PROMPT:
Output the data word for word, dropping every image.

Object correspondence data:
▼▼▼

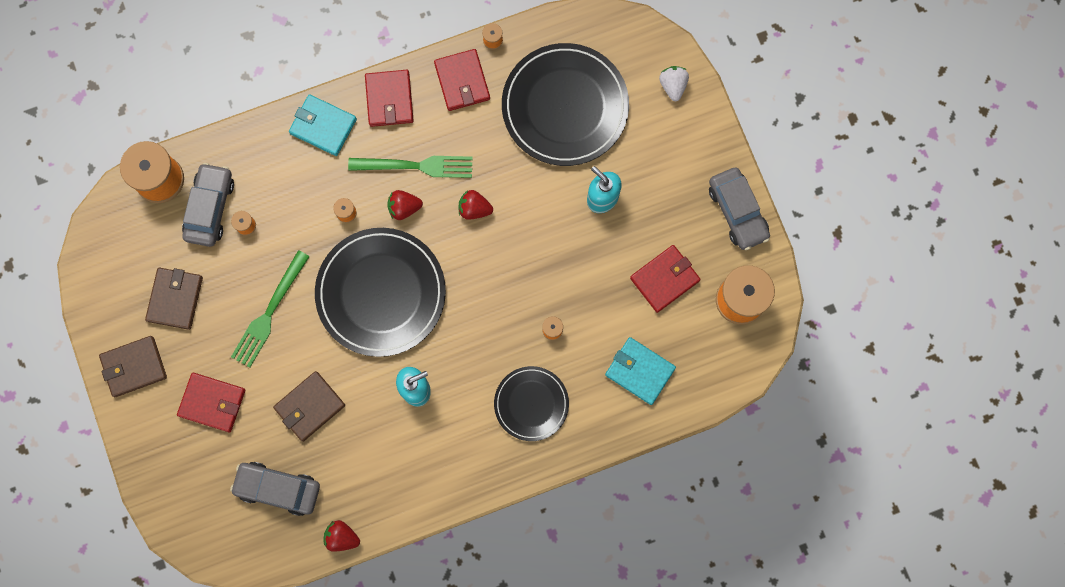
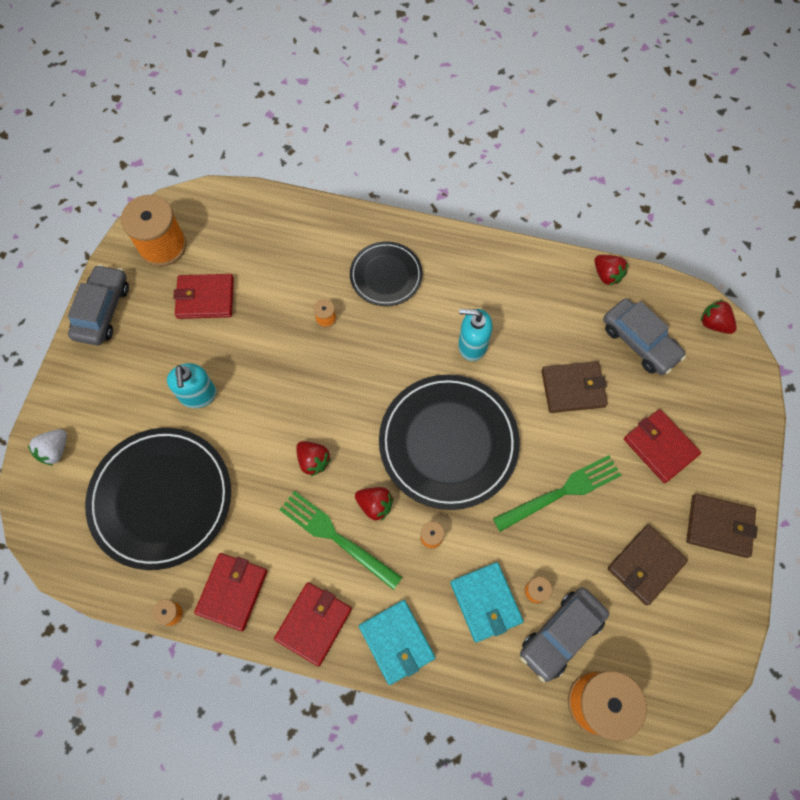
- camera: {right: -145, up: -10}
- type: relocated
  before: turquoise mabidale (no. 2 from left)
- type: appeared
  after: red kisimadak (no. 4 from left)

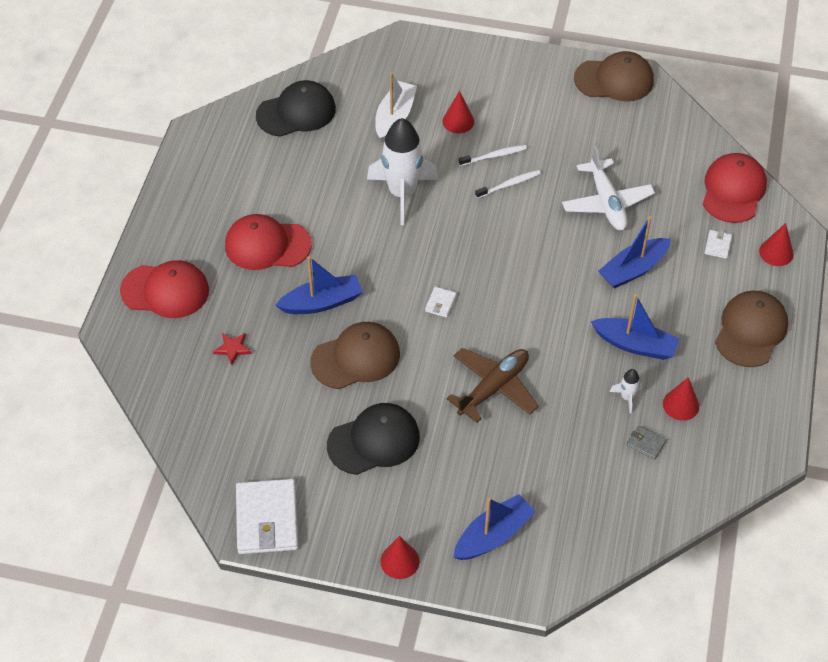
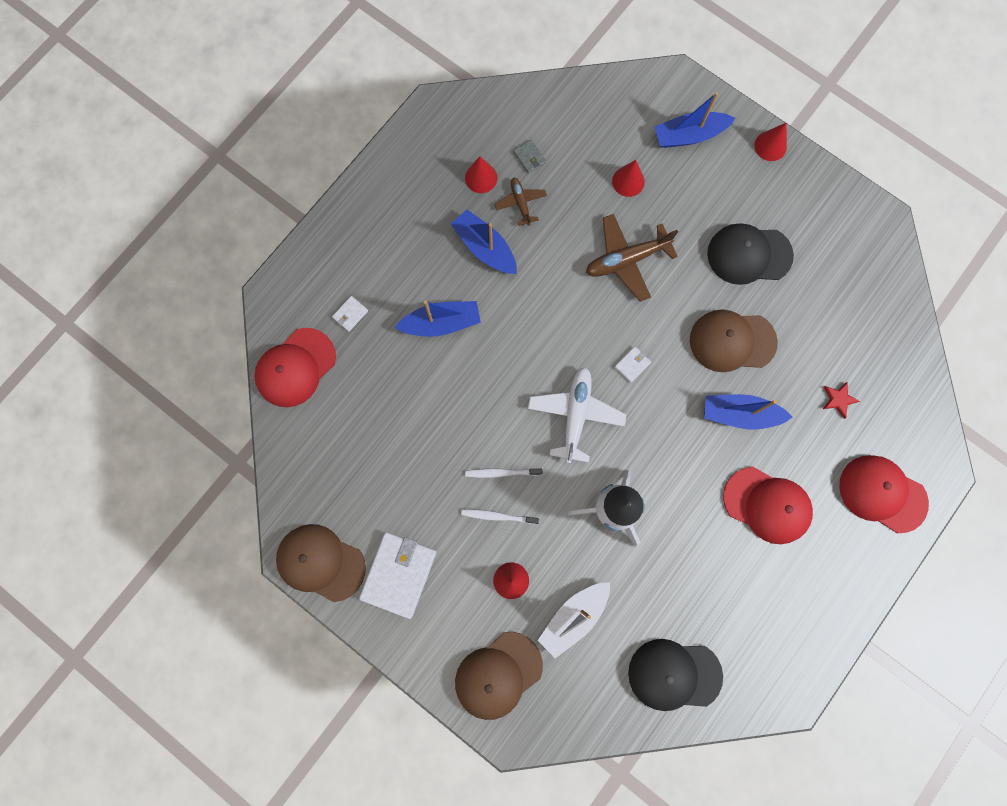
- camera: {right: -155, up: 25}
- type: relocated
  before: white mabidale (no. 1 from left in the first image)
  after: white mabidale (no. 2 from left)
- type: relocated
  before: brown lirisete (no. 3 from left in the first image)
  after: brown lirisete (no. 2 from left)
- type: exchanged
  before: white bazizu (no. 2 from left)
  after: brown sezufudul (no. 1 from left)
- type: relocated
  before: white sezufudul
- type: relocated
  before: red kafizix (no. 4 from left in the first image)
  after: red kafizix (no. 3 from left)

▲▲▲

TASK RESPONSE:
- camera: {right: -145, up: -10}
- type: relocated
  before: turquoise mabidale (no. 2 from left)
- type: appeared
  after: red kisimadak (no. 4 from left)

- camera: {right: -155, up: 25}
- type: relocated
  before: white mabidale (no. 1 from left in the first image)
  after: white mabidale (no. 2 from left)
- type: relocated
  before: brown lirisete (no. 3 from left in the first image)
  after: brown lirisete (no. 2 from left)
- type: exchanged
  before: white bazizu (no. 2 from left)
  after: brown sezufudul (no. 1 from left)
- type: relocated
  before: white sezufudul
- type: relocated
  before: red kafizix (no. 4 from left in the first image)
  after: red kafizix (no. 3 from left)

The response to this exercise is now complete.